■ Requirement:
Extract every line from the records below that contains the word "mushroom".

■ Dataset content:

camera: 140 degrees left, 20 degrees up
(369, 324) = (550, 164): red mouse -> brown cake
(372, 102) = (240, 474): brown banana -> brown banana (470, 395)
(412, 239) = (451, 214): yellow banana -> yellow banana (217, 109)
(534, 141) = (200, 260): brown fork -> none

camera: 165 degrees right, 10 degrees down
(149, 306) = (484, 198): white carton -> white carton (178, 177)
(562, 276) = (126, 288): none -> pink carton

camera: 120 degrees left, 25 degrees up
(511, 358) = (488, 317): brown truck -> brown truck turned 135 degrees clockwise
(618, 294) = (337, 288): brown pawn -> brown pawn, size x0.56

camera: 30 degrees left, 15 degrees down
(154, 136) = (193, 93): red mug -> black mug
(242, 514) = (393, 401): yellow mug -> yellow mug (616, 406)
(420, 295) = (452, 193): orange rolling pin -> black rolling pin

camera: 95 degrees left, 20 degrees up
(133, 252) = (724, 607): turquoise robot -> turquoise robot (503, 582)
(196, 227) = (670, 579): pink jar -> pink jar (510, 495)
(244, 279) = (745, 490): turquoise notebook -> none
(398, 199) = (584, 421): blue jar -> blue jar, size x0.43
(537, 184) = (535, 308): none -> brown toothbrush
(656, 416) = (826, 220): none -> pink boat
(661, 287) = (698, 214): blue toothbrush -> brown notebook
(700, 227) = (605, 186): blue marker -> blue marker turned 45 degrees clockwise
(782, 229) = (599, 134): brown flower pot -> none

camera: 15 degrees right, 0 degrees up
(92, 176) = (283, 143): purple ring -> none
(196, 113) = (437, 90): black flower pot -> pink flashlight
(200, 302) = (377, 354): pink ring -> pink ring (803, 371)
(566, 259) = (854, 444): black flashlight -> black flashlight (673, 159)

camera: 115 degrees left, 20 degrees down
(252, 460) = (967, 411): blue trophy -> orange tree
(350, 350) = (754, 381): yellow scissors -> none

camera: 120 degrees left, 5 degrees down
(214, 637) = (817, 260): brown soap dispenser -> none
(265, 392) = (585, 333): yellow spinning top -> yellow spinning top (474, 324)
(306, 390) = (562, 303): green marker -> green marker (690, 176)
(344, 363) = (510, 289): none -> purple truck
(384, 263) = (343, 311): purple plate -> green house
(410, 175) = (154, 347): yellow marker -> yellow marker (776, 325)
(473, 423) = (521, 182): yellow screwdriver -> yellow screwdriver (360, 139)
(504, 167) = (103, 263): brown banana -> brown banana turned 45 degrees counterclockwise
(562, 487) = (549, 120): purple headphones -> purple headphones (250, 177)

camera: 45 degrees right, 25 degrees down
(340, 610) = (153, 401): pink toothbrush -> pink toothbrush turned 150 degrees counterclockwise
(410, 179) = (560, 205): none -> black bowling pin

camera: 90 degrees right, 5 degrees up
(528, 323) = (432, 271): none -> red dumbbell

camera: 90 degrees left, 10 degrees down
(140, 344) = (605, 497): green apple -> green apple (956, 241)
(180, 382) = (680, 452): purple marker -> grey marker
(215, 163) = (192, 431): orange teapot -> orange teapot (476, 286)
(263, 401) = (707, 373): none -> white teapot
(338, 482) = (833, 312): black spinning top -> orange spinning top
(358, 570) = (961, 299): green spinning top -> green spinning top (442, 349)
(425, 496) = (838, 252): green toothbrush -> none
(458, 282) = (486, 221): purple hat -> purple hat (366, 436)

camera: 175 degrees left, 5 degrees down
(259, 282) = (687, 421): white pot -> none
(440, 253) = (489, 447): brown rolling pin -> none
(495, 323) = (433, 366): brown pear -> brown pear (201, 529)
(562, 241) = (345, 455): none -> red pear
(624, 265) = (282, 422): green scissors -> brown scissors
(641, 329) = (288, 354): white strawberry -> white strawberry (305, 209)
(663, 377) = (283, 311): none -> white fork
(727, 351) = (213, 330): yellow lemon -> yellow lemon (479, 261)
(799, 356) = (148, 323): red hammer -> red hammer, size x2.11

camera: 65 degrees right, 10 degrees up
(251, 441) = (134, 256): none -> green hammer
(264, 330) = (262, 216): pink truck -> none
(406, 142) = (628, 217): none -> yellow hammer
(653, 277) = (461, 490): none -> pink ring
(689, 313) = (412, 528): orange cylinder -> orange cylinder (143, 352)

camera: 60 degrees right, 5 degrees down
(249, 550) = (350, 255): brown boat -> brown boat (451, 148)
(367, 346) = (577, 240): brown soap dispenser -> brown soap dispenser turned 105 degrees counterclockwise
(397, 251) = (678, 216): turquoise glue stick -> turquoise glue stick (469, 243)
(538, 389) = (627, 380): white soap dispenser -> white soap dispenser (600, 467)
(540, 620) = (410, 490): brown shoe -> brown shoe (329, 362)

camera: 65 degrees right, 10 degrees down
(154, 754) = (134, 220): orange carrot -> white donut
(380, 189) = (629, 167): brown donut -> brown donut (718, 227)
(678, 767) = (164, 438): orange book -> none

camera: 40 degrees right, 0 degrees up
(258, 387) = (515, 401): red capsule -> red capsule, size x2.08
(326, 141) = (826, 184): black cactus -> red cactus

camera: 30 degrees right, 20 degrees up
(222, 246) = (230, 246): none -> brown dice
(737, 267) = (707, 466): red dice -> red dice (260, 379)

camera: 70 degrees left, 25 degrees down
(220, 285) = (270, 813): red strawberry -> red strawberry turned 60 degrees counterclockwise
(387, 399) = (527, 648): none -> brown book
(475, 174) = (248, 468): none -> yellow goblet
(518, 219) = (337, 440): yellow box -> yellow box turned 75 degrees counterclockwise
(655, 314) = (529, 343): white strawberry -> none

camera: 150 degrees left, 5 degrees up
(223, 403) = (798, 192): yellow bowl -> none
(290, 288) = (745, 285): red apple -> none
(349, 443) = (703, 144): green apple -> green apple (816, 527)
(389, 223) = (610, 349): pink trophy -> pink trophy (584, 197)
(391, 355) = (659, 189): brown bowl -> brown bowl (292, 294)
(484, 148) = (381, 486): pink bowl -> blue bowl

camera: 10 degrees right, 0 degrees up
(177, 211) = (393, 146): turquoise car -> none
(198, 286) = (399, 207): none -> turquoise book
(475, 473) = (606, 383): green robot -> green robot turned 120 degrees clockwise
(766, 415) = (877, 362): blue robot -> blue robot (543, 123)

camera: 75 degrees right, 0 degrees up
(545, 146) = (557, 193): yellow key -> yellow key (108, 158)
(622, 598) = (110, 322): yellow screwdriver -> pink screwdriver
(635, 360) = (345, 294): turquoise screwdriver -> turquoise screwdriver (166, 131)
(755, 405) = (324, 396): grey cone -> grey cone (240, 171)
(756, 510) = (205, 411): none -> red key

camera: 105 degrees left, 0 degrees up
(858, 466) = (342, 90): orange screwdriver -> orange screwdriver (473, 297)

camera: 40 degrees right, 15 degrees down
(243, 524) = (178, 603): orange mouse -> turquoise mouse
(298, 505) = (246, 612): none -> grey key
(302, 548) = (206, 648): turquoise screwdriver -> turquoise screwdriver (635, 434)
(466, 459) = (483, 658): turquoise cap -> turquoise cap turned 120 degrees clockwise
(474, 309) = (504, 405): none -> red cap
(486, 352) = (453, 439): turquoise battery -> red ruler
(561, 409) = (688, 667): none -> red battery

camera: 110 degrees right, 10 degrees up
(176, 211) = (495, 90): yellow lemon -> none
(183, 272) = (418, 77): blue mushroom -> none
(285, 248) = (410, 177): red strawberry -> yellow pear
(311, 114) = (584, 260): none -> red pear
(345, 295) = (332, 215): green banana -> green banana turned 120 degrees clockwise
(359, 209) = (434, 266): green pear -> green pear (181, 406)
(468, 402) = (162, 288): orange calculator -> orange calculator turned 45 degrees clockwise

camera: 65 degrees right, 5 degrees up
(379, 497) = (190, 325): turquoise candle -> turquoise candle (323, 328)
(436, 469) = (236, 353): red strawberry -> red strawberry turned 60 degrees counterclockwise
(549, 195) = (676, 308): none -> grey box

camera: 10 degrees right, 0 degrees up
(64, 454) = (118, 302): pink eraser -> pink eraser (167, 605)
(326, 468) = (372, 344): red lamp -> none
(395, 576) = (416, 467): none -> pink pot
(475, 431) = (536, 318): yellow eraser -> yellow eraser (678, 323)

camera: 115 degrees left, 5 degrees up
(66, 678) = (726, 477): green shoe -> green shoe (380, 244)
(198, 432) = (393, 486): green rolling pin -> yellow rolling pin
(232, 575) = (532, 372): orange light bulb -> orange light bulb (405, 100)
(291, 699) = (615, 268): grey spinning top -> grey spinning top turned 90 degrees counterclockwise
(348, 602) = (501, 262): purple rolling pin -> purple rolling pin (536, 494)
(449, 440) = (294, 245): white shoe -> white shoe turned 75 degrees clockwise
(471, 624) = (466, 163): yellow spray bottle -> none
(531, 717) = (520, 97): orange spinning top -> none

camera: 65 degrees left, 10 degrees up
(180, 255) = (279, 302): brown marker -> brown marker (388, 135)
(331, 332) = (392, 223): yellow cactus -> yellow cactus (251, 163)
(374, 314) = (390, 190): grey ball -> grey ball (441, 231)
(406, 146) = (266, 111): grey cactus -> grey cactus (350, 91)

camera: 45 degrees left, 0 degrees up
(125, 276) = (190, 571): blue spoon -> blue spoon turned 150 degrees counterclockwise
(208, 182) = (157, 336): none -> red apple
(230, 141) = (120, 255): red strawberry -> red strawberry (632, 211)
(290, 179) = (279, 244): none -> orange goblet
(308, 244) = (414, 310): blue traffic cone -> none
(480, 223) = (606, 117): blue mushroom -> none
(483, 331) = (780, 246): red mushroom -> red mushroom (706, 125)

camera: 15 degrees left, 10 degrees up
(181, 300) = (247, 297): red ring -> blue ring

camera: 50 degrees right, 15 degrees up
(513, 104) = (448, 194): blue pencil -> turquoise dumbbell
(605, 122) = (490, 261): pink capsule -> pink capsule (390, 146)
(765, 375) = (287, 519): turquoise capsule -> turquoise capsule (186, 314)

■ The completed task:
(183, 272) = (418, 77): blue mushroom -> none
(480, 223) = (606, 117): blue mushroom -> none
(483, 331) = (780, 246): red mushroom -> red mushroom (706, 125)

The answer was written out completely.